→ **Exercise requirements**: Which lines in the records below include the word "brown"? Report each of them in full.

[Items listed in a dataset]
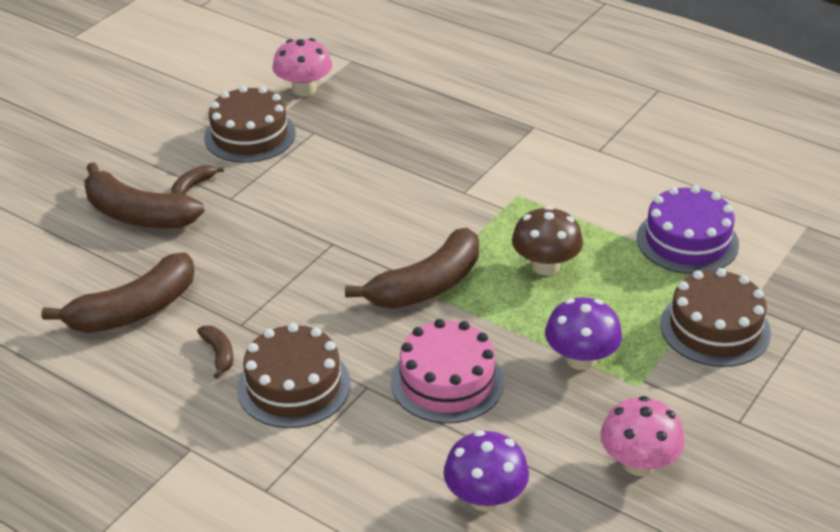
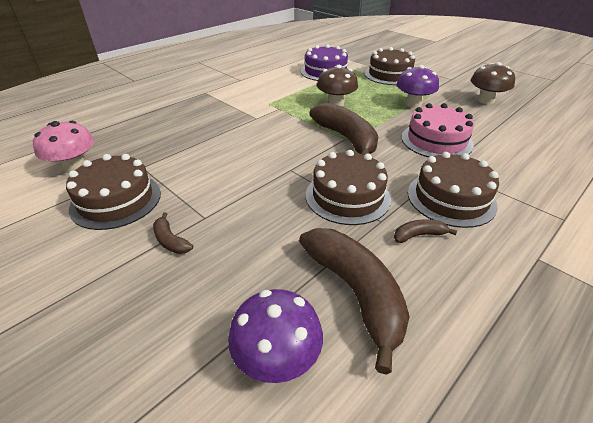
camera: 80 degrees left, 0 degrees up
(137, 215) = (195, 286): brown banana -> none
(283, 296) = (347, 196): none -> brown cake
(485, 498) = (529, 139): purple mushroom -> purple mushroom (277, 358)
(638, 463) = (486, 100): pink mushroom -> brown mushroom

---

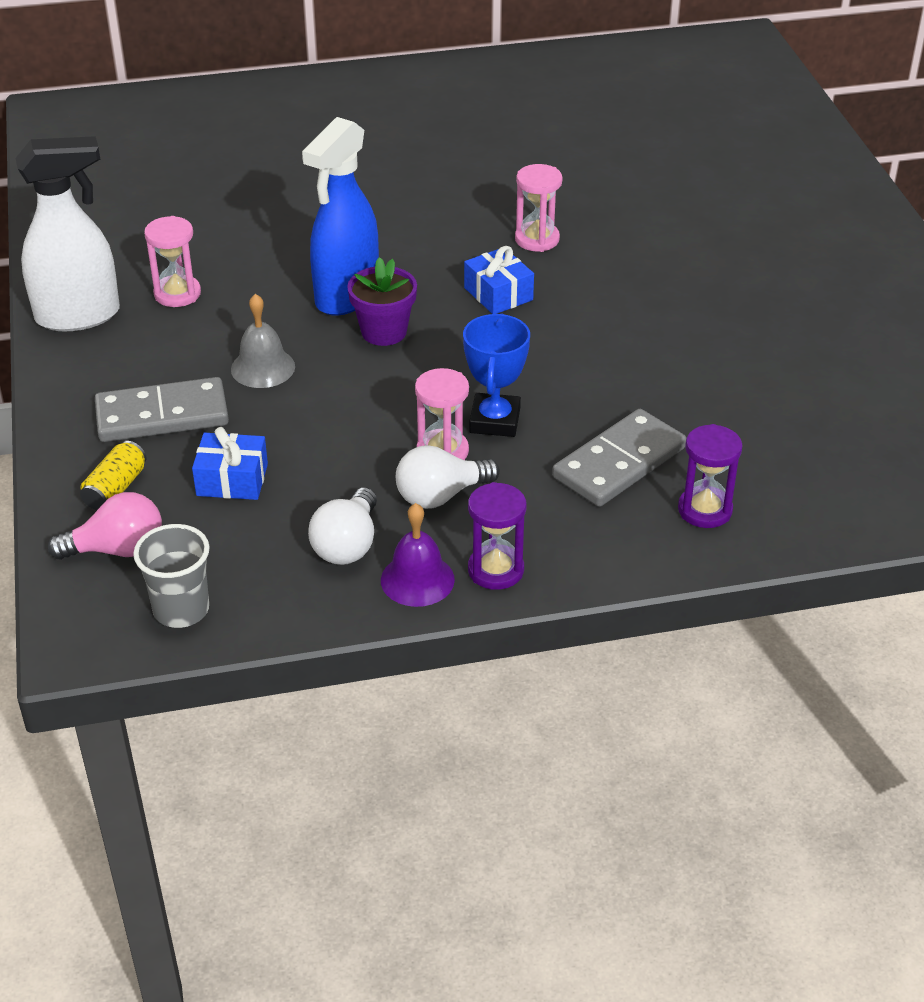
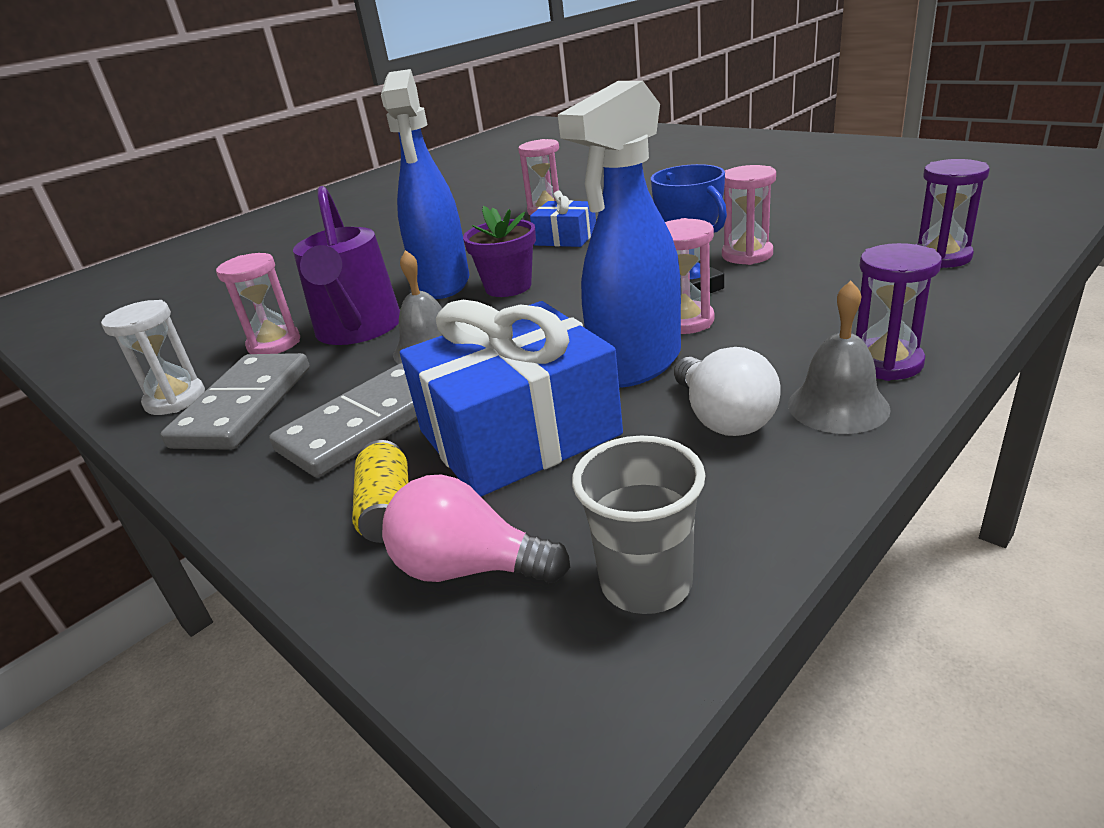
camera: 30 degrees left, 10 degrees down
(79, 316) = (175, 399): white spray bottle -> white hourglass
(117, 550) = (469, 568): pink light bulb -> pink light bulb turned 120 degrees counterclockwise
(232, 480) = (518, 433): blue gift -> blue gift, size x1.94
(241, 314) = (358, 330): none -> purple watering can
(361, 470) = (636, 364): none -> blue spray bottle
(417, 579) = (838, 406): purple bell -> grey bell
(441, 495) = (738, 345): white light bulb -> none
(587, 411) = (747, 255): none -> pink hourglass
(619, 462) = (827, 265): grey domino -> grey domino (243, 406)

→ **Result for this task**:
(137, 215) = (195, 286): brown banana -> none
(283, 296) = (347, 196): none -> brown cake
(638, 463) = (486, 100): pink mushroom -> brown mushroom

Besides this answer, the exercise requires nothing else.